>>>

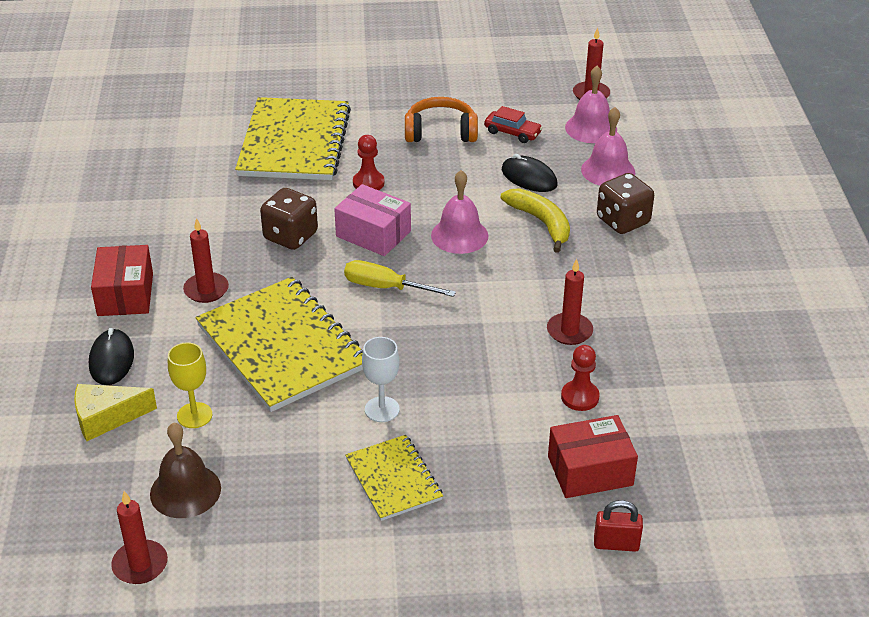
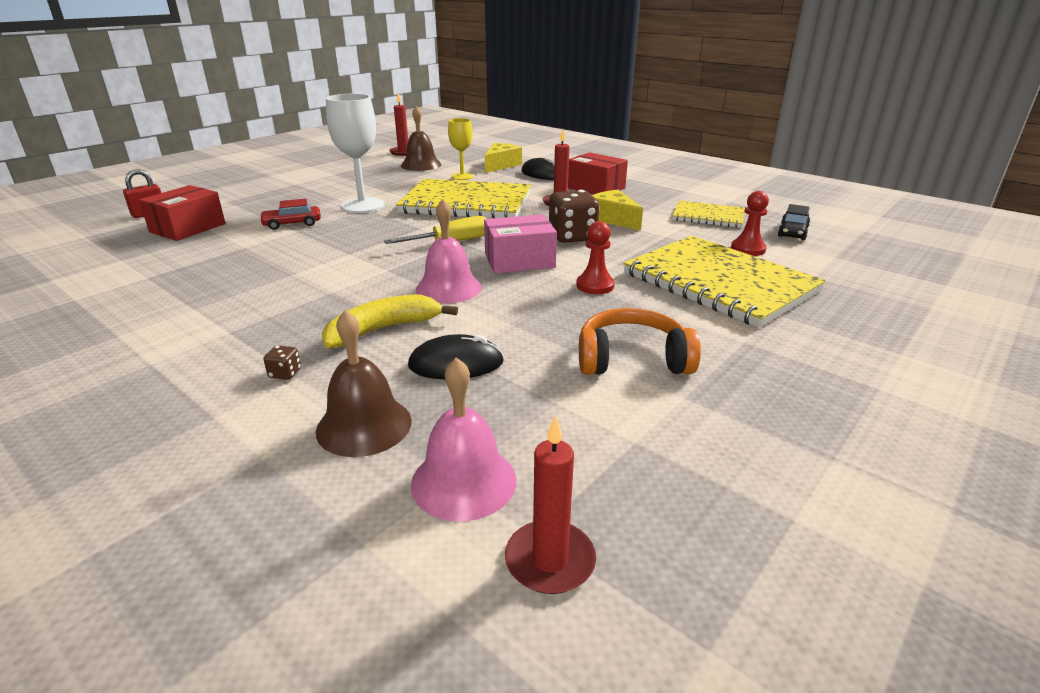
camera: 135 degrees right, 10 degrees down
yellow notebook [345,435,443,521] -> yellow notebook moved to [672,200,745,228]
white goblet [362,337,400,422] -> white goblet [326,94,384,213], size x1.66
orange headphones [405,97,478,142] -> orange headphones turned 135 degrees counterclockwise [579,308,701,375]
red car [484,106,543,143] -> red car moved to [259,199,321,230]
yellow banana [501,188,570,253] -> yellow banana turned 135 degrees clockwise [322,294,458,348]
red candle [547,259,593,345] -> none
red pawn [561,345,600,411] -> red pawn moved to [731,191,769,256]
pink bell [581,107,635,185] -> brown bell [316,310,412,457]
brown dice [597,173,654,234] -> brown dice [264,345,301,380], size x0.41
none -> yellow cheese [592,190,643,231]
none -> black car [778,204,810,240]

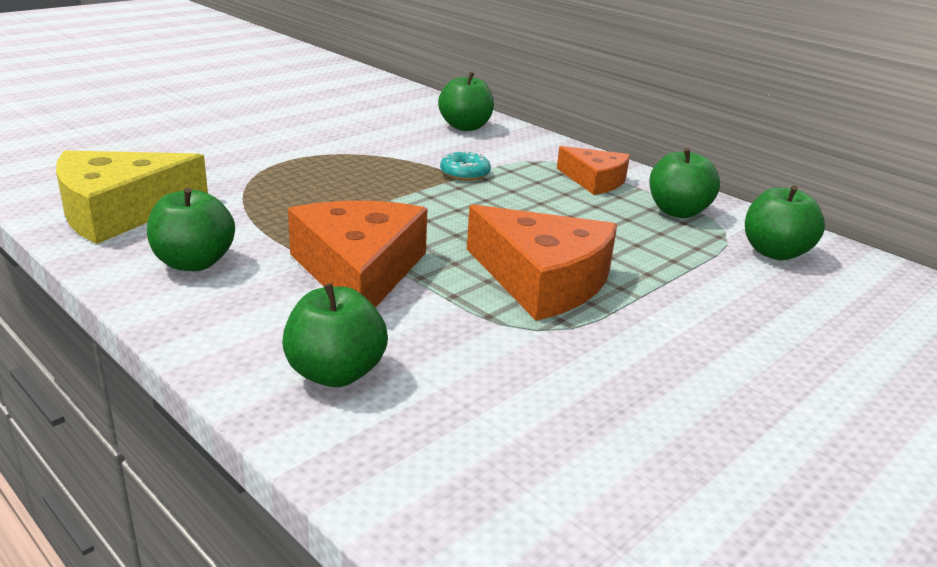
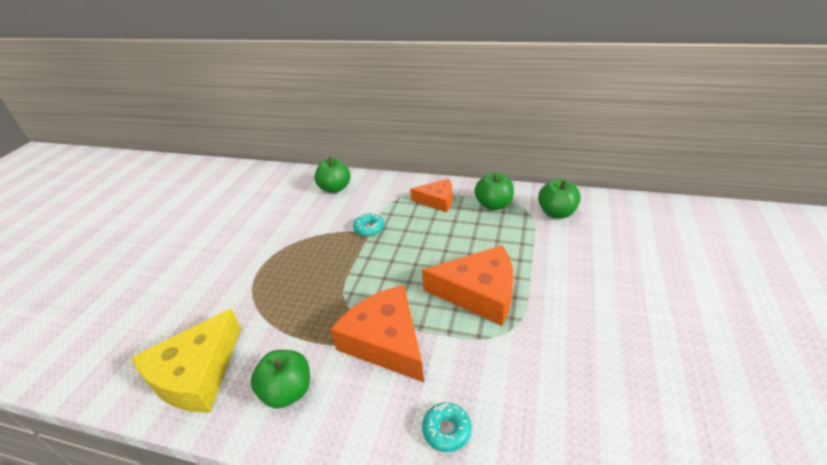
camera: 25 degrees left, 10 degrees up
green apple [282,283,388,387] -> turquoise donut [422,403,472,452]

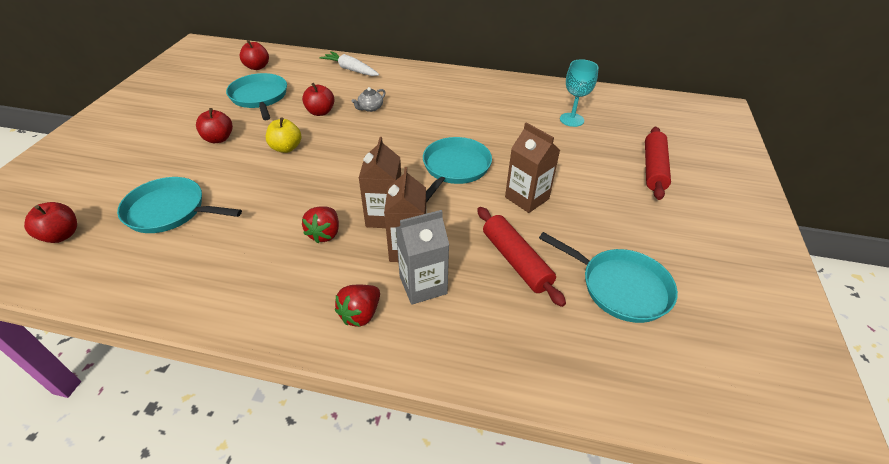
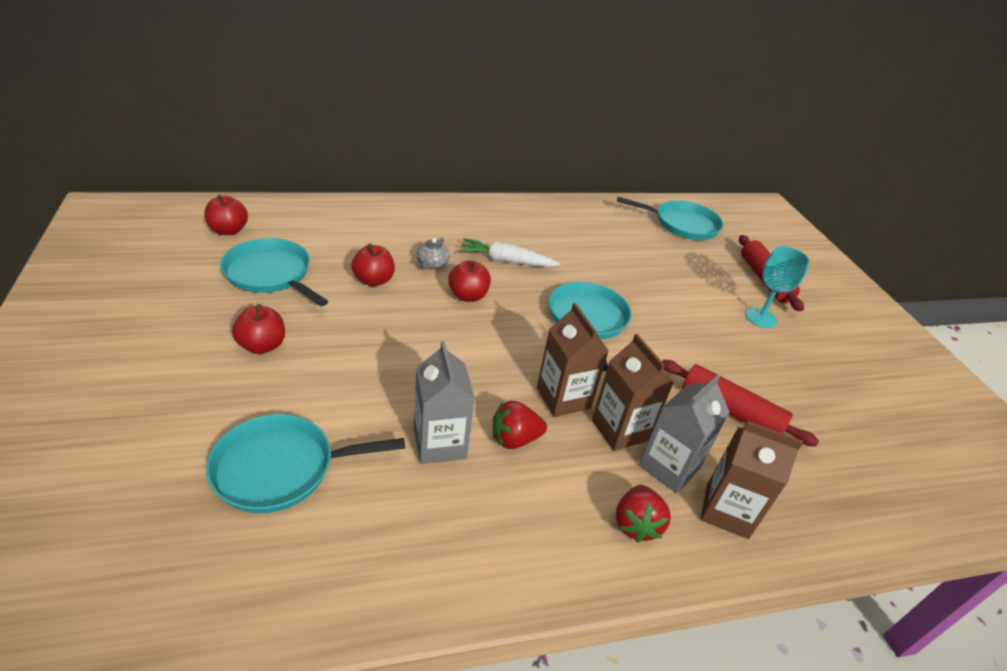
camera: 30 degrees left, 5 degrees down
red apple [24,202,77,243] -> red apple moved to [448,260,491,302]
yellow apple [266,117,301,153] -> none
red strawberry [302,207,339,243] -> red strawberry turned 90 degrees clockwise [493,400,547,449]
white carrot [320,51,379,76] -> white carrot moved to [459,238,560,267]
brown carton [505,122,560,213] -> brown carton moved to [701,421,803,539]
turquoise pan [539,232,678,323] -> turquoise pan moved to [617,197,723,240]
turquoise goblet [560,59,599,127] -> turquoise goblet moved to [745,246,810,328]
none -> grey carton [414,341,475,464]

<<<

## Your goal
Quote exactly, and only, the lines from the line containing "camera: 25 degrees left, 10 degrees up" through the final line of the records above, both included, omitting any pictures.

## Written answer
camera: 25 degrees left, 10 degrees up
green apple [282,283,388,387] -> turquoise donut [422,403,472,452]

camera: 30 degrees left, 5 degrees down
red apple [24,202,77,243] -> red apple moved to [448,260,491,302]
yellow apple [266,117,301,153] -> none
red strawberry [302,207,339,243] -> red strawberry turned 90 degrees clockwise [493,400,547,449]
white carrot [320,51,379,76] -> white carrot moved to [459,238,560,267]
brown carton [505,122,560,213] -> brown carton moved to [701,421,803,539]
turquoise pan [539,232,678,323] -> turquoise pan moved to [617,197,723,240]
turquoise goblet [560,59,599,127] -> turquoise goblet moved to [745,246,810,328]
none -> grey carton [414,341,475,464]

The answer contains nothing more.